> **RAW DATA**

- - -

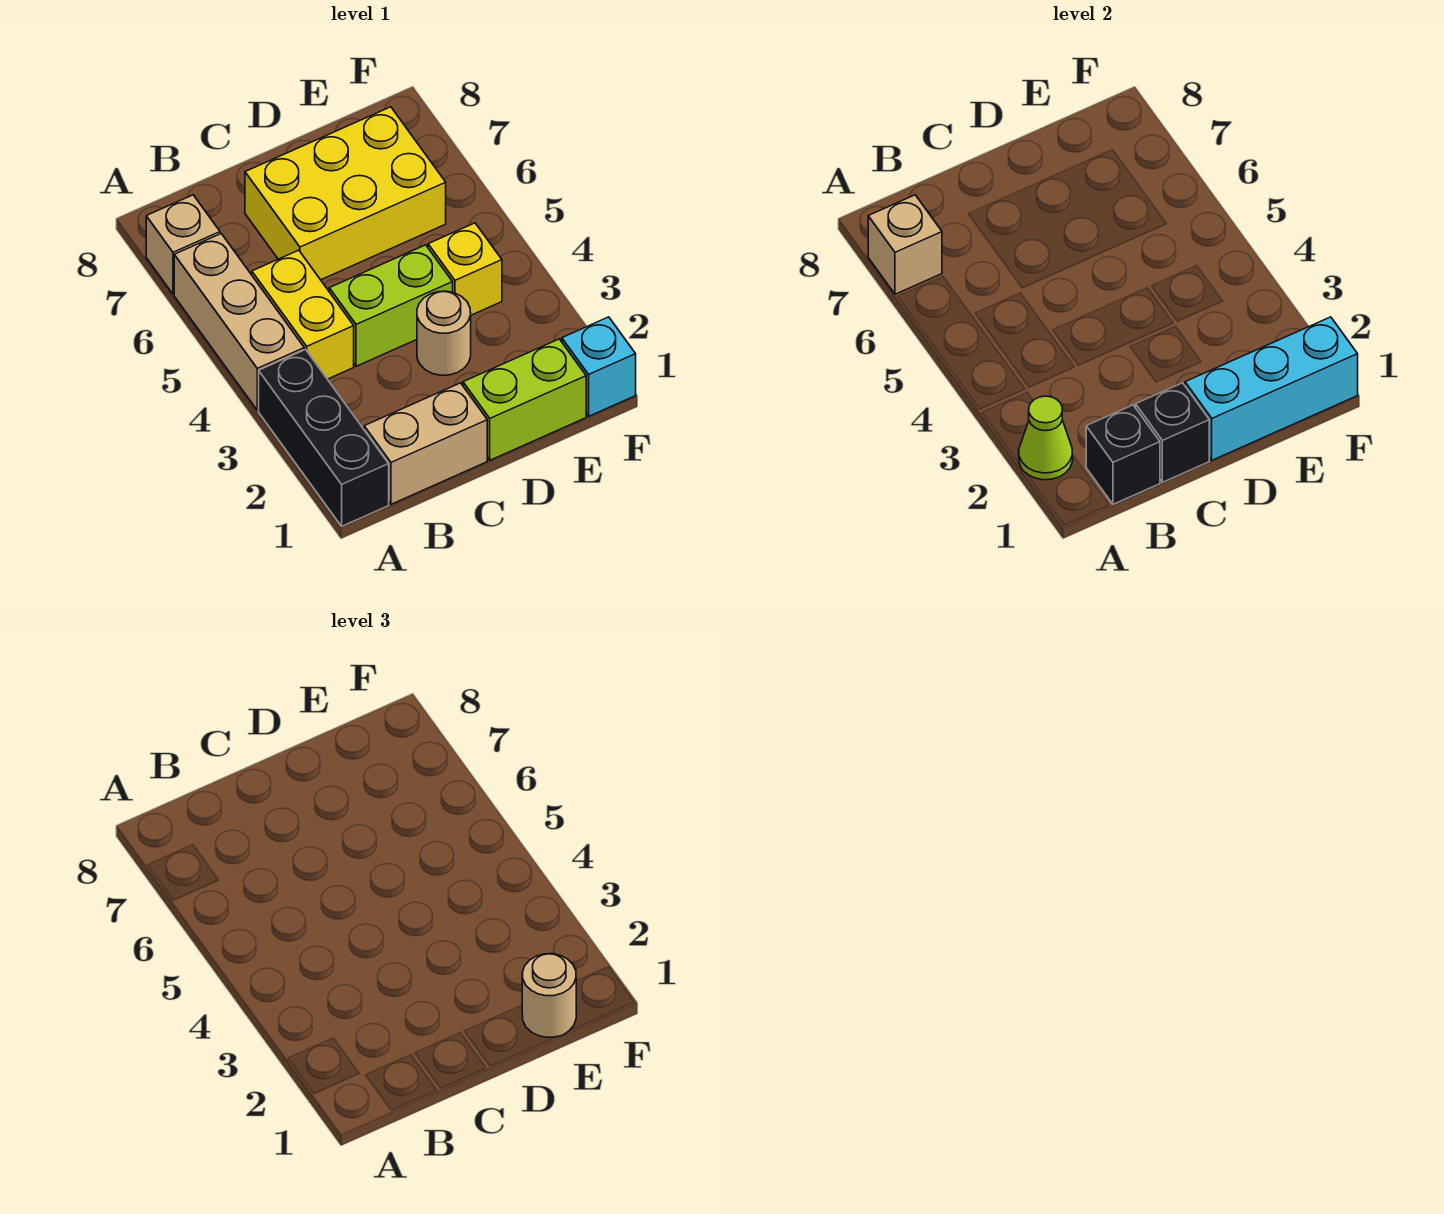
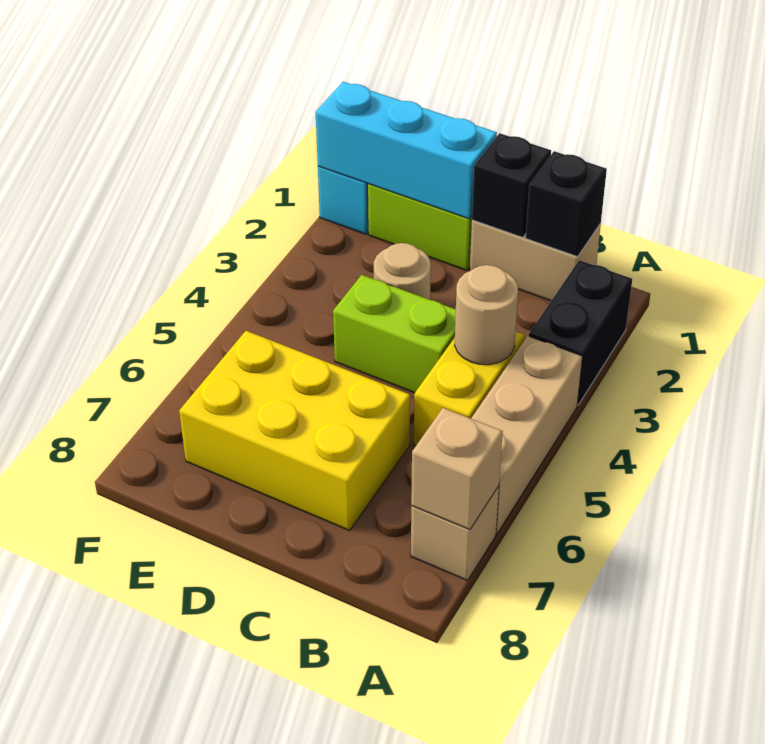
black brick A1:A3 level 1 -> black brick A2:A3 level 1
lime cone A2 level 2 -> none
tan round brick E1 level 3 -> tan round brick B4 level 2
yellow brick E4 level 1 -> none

- - -

> **AIM OF THE EXERCISE**
Write out the listing above again, exactly, but with no pictures in the copy.

> **FINAL ANSWER**
black brick A1:A3 level 1 -> black brick A2:A3 level 1
lime cone A2 level 2 -> none
tan round brick E1 level 3 -> tan round brick B4 level 2
yellow brick E4 level 1 -> none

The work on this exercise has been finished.